### Records
┄┄┄┄┄┄┄┄┄┄┄┄┄┄┄┄┄┄┄┄

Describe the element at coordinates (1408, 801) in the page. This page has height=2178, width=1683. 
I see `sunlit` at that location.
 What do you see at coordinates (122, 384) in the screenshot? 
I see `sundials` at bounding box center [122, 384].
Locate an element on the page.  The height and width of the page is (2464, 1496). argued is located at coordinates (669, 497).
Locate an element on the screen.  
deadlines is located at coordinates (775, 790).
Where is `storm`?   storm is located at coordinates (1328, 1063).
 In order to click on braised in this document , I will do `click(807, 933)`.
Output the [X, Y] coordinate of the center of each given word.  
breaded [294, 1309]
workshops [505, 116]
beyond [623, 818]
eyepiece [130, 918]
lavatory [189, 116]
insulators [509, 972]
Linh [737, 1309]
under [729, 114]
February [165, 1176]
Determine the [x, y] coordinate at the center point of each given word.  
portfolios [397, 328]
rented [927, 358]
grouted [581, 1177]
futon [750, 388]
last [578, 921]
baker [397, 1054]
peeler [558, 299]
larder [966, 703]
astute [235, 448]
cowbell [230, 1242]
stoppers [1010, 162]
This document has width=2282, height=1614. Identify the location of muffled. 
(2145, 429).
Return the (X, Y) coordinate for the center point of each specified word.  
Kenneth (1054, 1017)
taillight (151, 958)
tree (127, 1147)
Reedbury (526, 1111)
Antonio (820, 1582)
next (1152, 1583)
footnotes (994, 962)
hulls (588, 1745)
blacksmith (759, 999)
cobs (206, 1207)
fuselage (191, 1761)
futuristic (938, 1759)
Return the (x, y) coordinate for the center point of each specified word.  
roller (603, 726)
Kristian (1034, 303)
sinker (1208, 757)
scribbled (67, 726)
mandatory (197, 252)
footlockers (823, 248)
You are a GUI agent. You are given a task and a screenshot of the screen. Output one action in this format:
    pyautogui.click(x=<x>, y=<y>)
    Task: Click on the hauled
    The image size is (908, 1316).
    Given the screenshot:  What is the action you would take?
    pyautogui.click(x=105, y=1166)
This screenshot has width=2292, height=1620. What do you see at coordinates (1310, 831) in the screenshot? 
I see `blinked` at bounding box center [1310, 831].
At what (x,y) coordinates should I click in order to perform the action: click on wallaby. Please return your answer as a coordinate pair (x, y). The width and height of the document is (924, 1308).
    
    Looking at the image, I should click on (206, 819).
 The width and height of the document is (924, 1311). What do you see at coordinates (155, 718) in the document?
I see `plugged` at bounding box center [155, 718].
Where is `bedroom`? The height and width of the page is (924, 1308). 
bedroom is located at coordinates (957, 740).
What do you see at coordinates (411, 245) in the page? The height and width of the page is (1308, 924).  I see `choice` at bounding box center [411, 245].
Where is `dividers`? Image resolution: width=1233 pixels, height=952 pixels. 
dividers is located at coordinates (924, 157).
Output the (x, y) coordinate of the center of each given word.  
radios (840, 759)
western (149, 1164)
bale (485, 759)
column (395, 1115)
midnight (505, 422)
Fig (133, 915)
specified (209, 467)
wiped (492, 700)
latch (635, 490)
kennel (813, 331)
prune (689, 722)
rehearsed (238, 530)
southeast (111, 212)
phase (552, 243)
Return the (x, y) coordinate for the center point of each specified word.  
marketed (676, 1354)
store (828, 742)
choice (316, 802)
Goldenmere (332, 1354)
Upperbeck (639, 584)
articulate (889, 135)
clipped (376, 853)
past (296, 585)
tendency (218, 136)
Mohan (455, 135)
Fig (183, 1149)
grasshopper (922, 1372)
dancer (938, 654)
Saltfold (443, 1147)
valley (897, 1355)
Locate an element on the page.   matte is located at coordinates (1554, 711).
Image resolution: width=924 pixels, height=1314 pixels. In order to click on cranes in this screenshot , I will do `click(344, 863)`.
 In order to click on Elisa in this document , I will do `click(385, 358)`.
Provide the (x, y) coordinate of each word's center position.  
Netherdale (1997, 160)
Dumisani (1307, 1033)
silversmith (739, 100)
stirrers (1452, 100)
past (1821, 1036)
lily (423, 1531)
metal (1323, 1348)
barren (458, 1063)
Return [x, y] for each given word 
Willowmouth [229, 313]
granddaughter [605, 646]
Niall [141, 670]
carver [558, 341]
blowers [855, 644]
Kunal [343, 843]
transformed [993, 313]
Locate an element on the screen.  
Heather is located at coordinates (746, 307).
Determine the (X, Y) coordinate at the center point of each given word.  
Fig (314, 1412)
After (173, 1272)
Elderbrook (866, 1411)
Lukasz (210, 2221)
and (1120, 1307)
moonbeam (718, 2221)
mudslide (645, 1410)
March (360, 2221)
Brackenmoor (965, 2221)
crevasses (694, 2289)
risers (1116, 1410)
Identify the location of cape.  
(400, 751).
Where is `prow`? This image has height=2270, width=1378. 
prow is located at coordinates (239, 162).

┄┄┄┄┄┄┄┄┄┄┄┄┄┄┄┄┄┄┄┄

### Written request
Rewrite the stretch of entries from the line that contains "Upperbeck (639, 584)" through the end of the entries as a JSON list of strings, one string per line, leaving out blank lines.

### Full output
[
  "Upperbeck (639, 584)",
  "articulate (889, 135)",
  "clipped (376, 853)",
  "past (296, 585)",
  "tendency (218, 136)",
  "Mohan (455, 135)",
  "Fig (183, 1149)",
  "grasshopper (922, 1372)",
  "dancer (938, 654)",
  "Saltfold (443, 1147)",
  "valley (897, 1355)",
  "Locate an element on the page.   matte is located at coordinates (1554, 711).",
  "Image resolution: width=924 pixels, height=1314 pixels. In order to click on cranes in this screenshot , I will do `click(344, 863)`.",
  " In order to click on Elisa in this document , I will do `click(385, 358)`.",
  "Provide the (x, y) coordinate of each word's center position.  ",
  "Netherdale (1997, 160)",
  "Dumisani (1307, 1033)",
  "silversmith (739, 100)",
  "stirrers (1452, 100)",
  "past (1821, 1036)",
  "lily (423, 1531)",
  "metal (1323, 1348)",
  "barren (458, 1063)",
  "Return [x, y] for each given word ",
  "Willowmouth [229, 313]",
  "granddaughter [605, 646]",
  "Niall [141, 670]",
  "carver [558, 341]",
  "blowers [855, 644]",
  "Kunal [343, 843]",
  "transformed [993, 313]",
  "Locate an element on the screen.  ",
  "Heather is located at coordinates (746, 307).",
  "Determine the (X, Y) coordinate at the center point of each given word.  ",
  "Fig (314, 1412)",
  "After (173, 1272)",
  "Elderbrook (866, 1411)",
  "Lukasz (210, 2221)",
  "and (1120, 1307)",
  "moonbeam (718, 2221)",
  "mudslide (645, 1410)",
  "March (360, 2221)",
  "Brackenmoor (965, 2221)",
  "crevasses (694, 2289)",
  "risers (1116, 1410)",
  "Identify the location of cape.  ",
  "(400, 751).",
  "Where is `prow`? This image has height=2270, width=1378. ",
  "prow is located at coordinates (239, 162)."
]